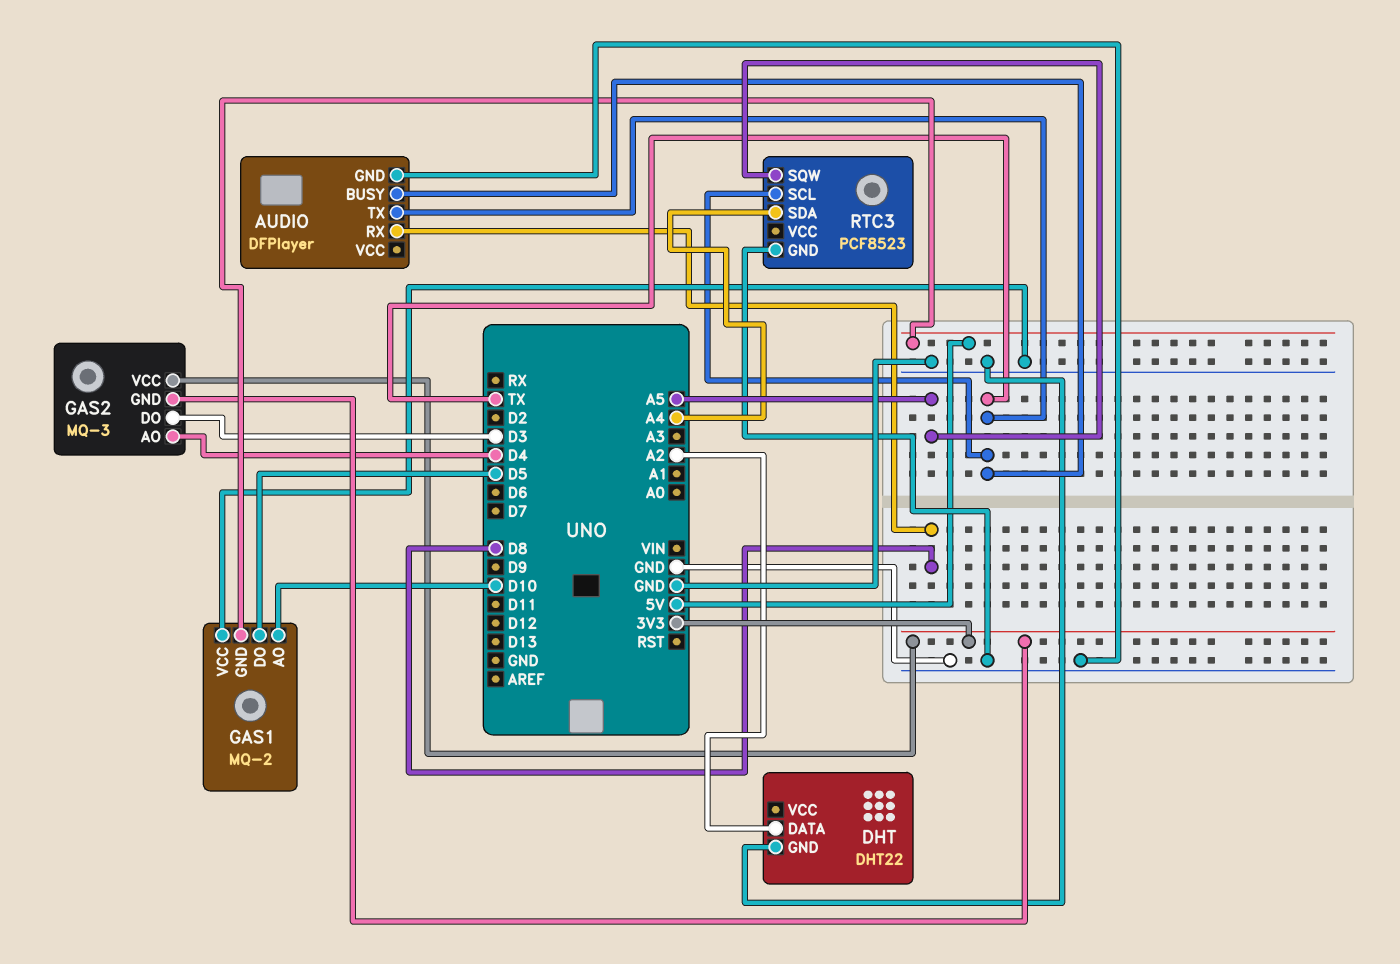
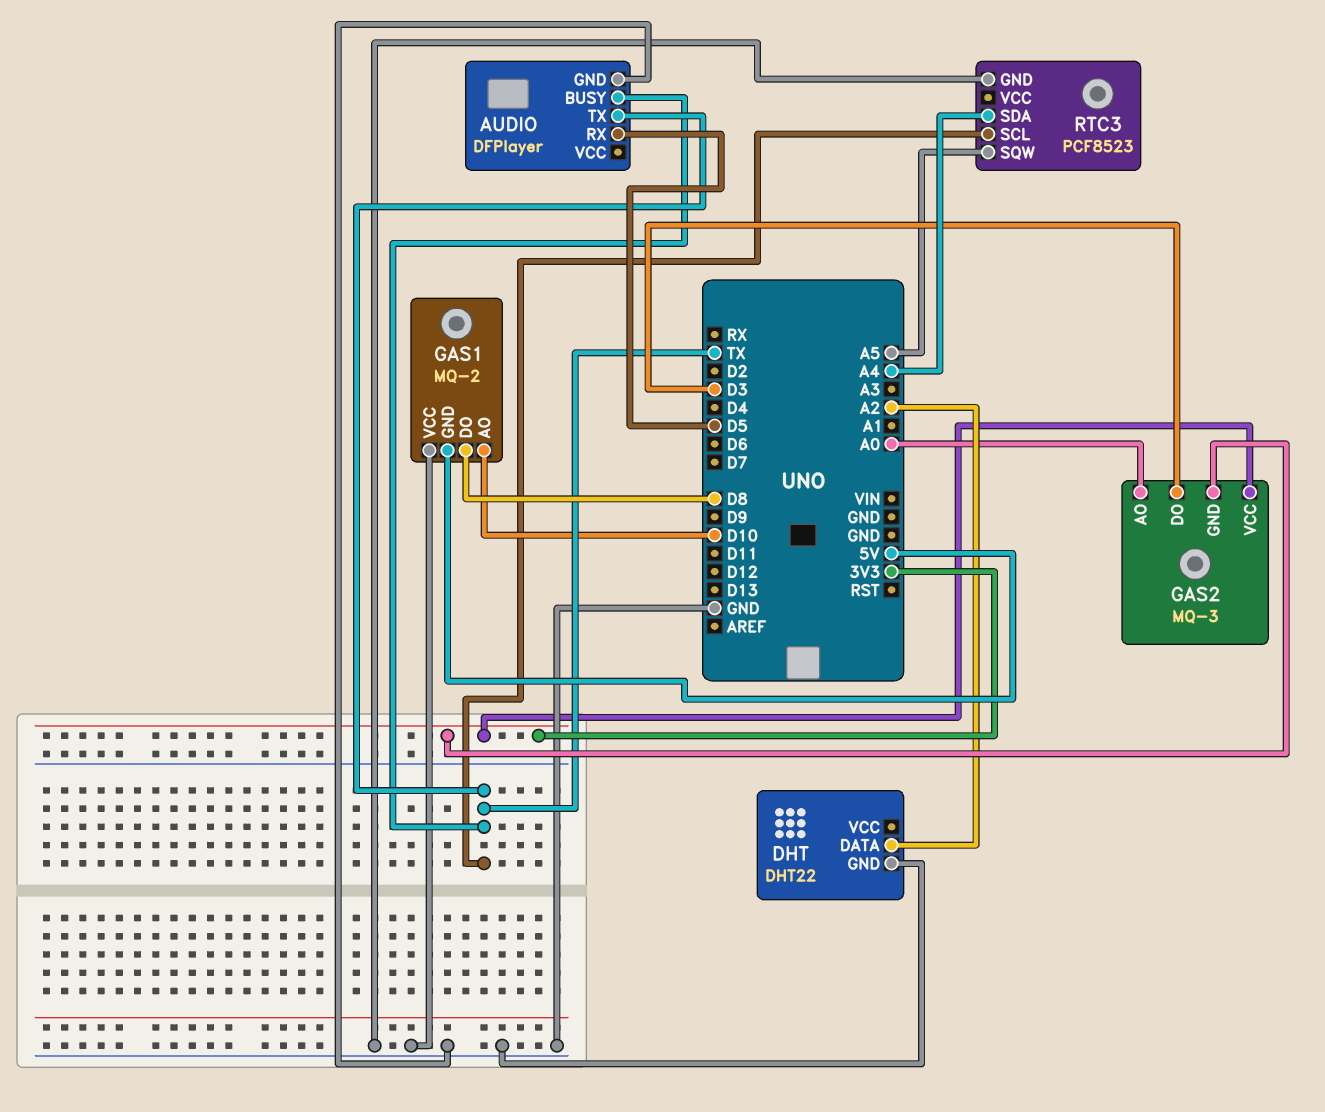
AUDIO pin RX: D8 -> D5
GAS1 pin DO: D5 -> D8
GAS2 pin AO: D4 -> A0

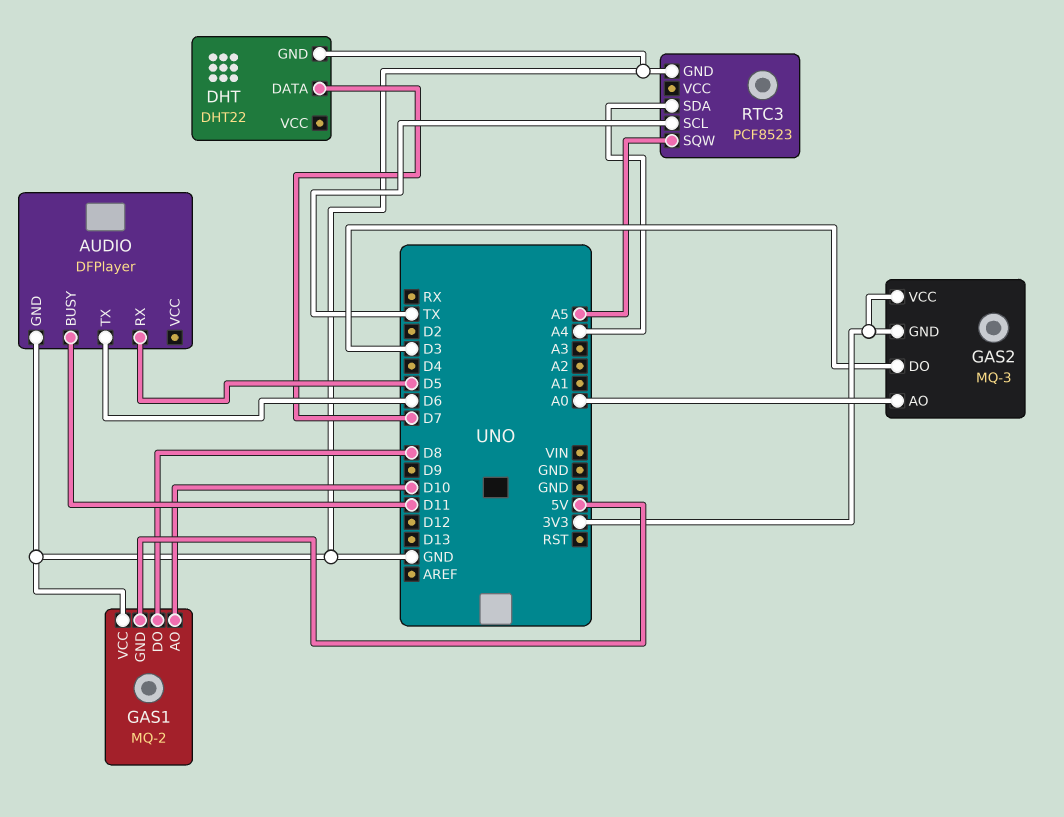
AUDIO pin BUSY: TX -> D11
AUDIO pin TX: TX -> D6
DHT pin DATA: A2 -> D7

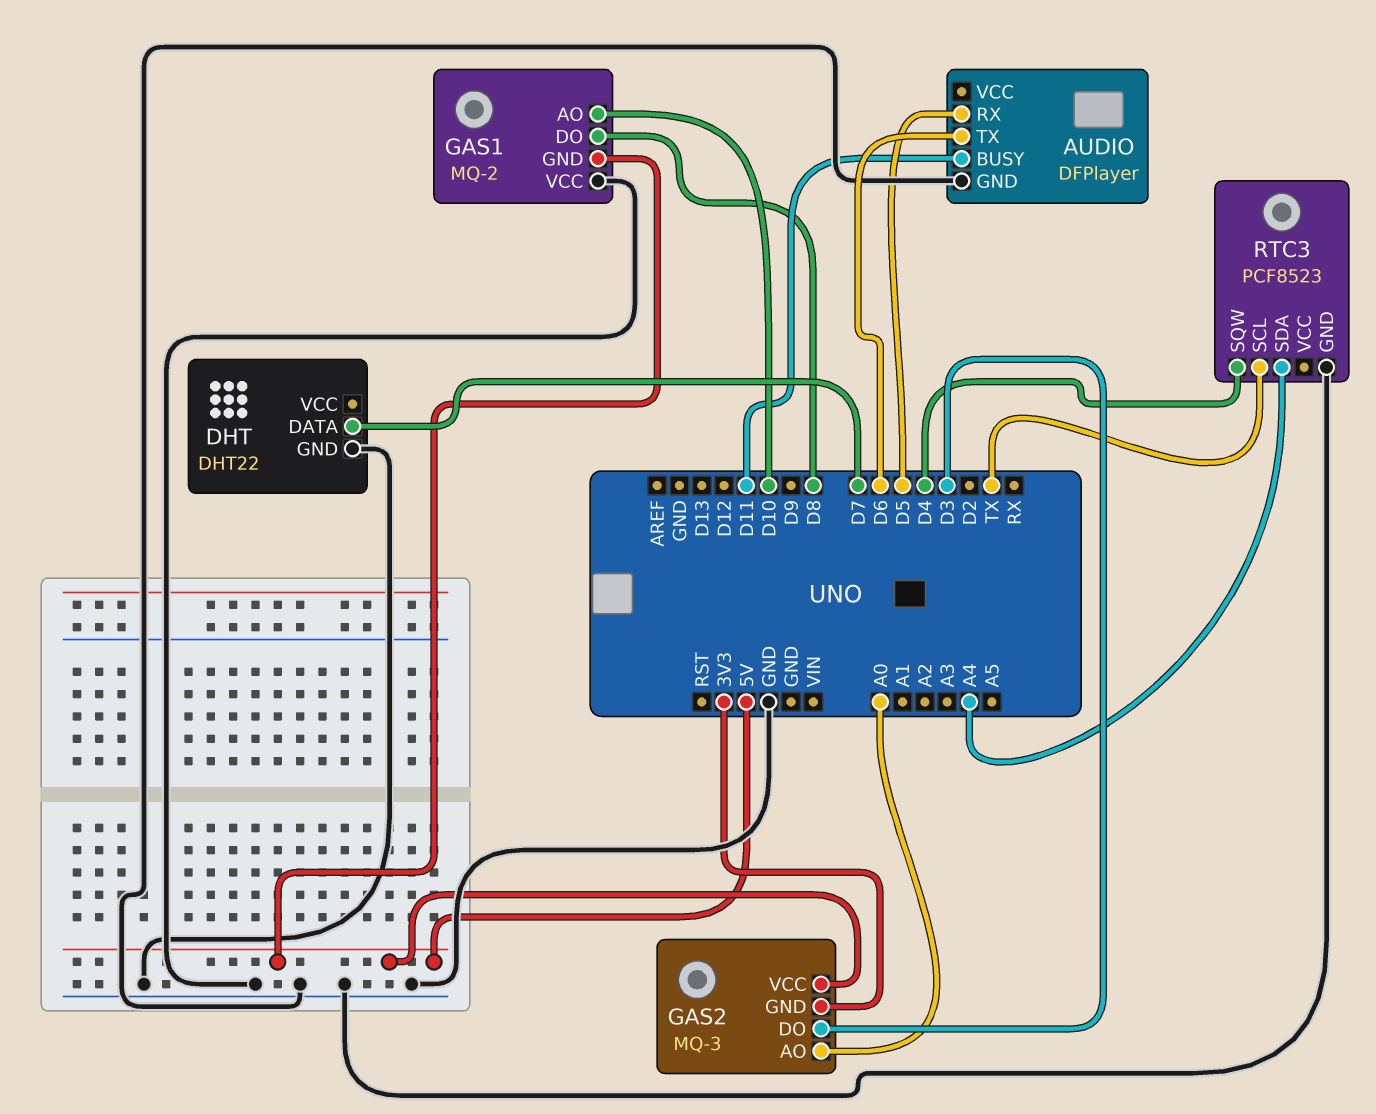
GAS2 pin VCC: 3V3 -> 5V
RTC3 pin SQW: A5 -> D4

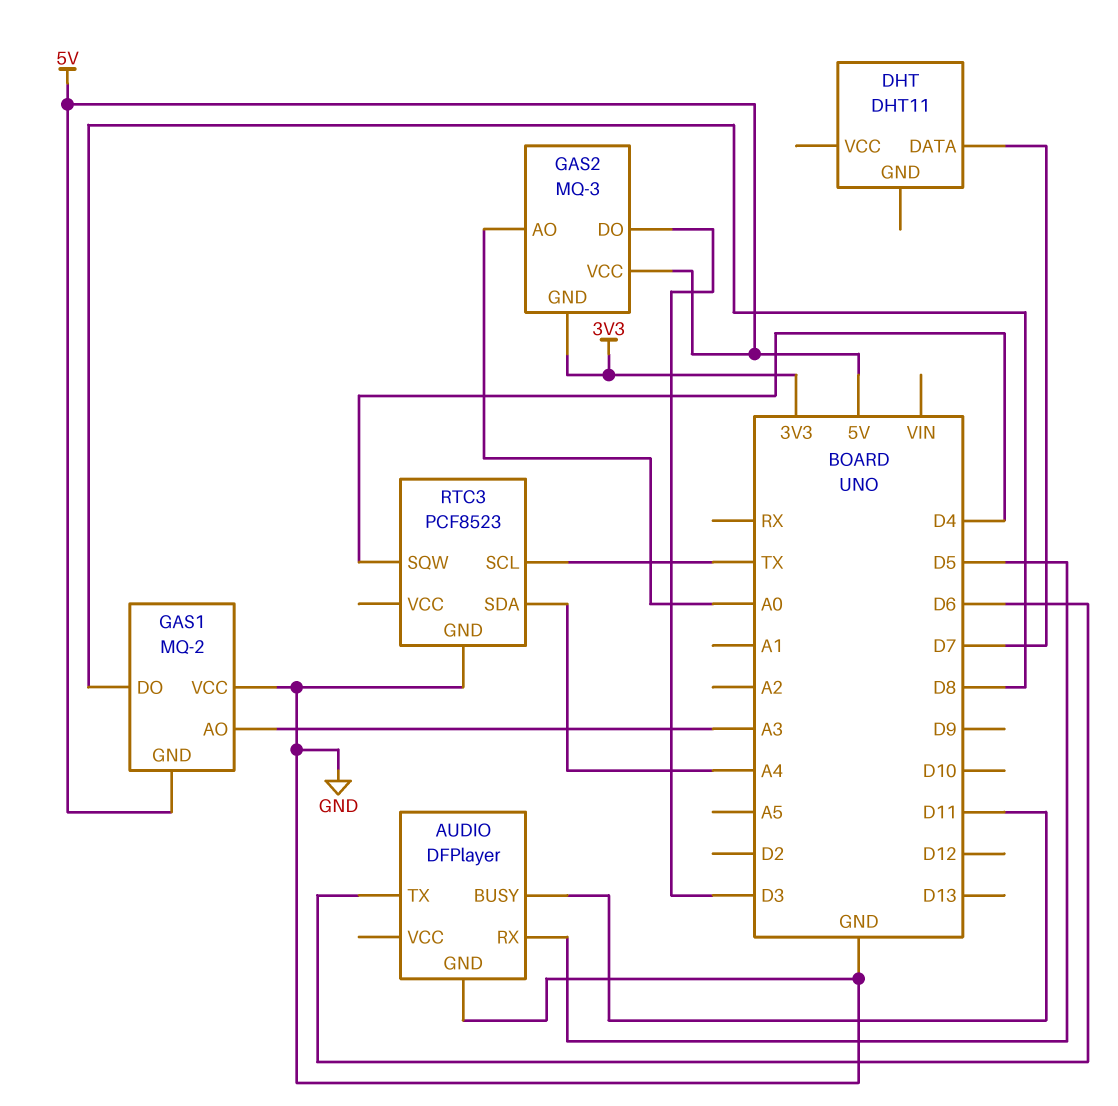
DHT: DHT22 -> DHT11
DHT pin GND: GND -> none
GAS1 pin AO: D10 -> A3

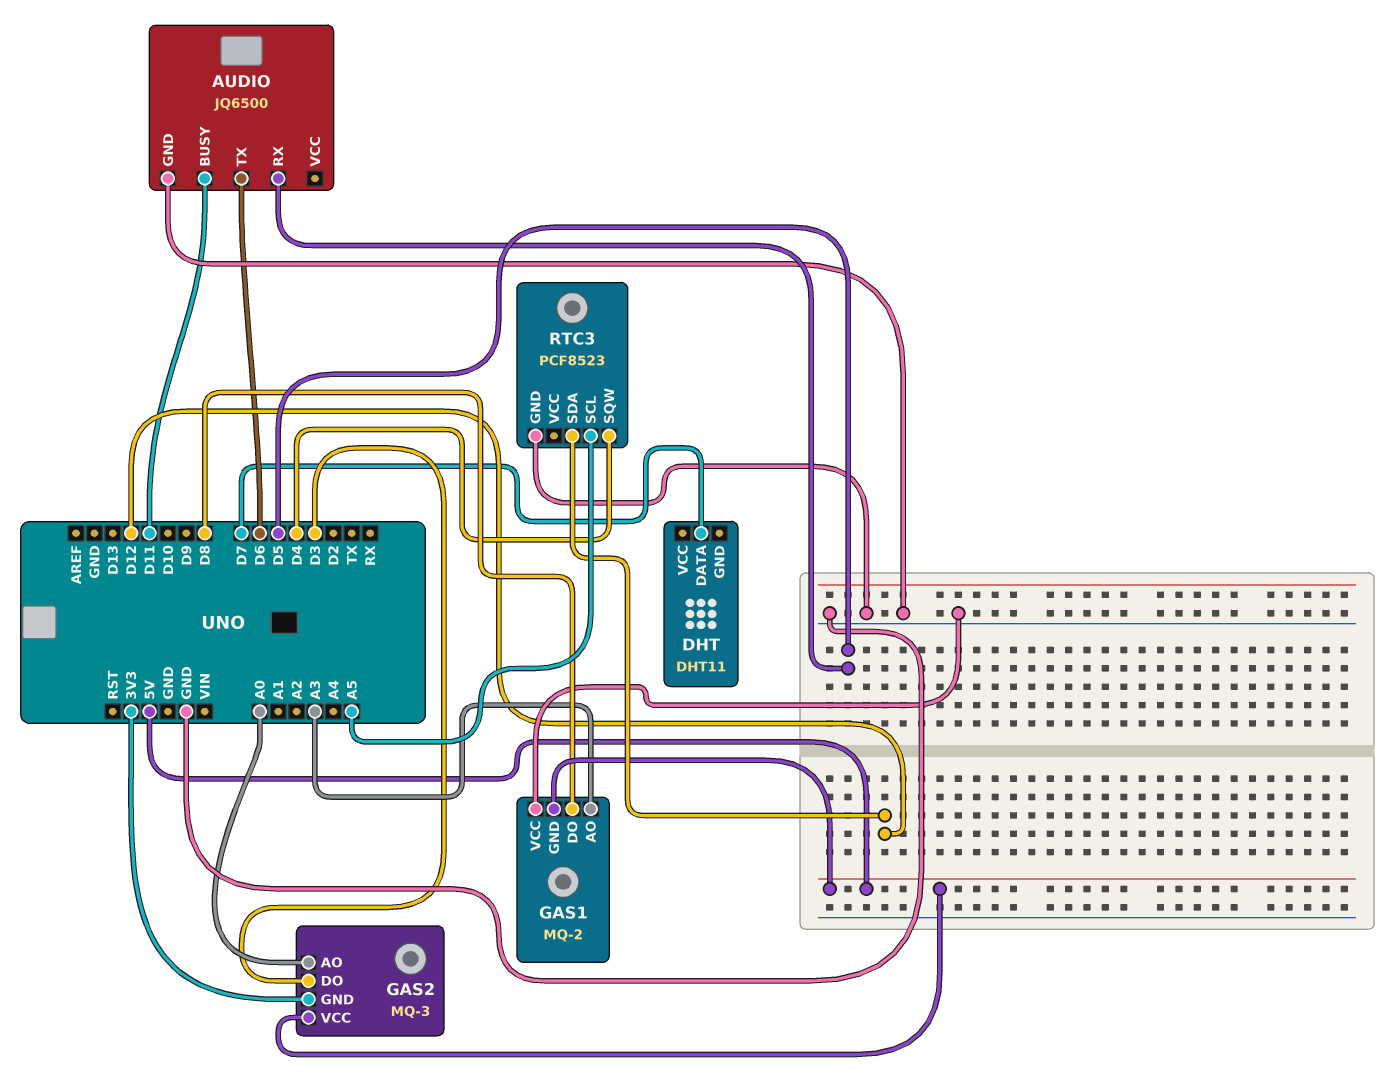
AUDIO: DFPlayer -> JQ6500
RTC3 pin SCL: TX -> A5
RTC3 pin SDA: A4 -> D12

◆ Problem:
Your copy of the entries should be exact and free of pictures.

◆ Your response:
AUDIO pin RX: D8 -> D5
GAS1 pin DO: D5 -> D8
GAS2 pin AO: D4 -> A0

AUDIO pin BUSY: TX -> D11
AUDIO pin TX: TX -> D6
DHT pin DATA: A2 -> D7

GAS2 pin VCC: 3V3 -> 5V
RTC3 pin SQW: A5 -> D4

DHT: DHT22 -> DHT11
DHT pin GND: GND -> none
GAS1 pin AO: D10 -> A3

AUDIO: DFPlayer -> JQ6500
RTC3 pin SCL: TX -> A5
RTC3 pin SDA: A4 -> D12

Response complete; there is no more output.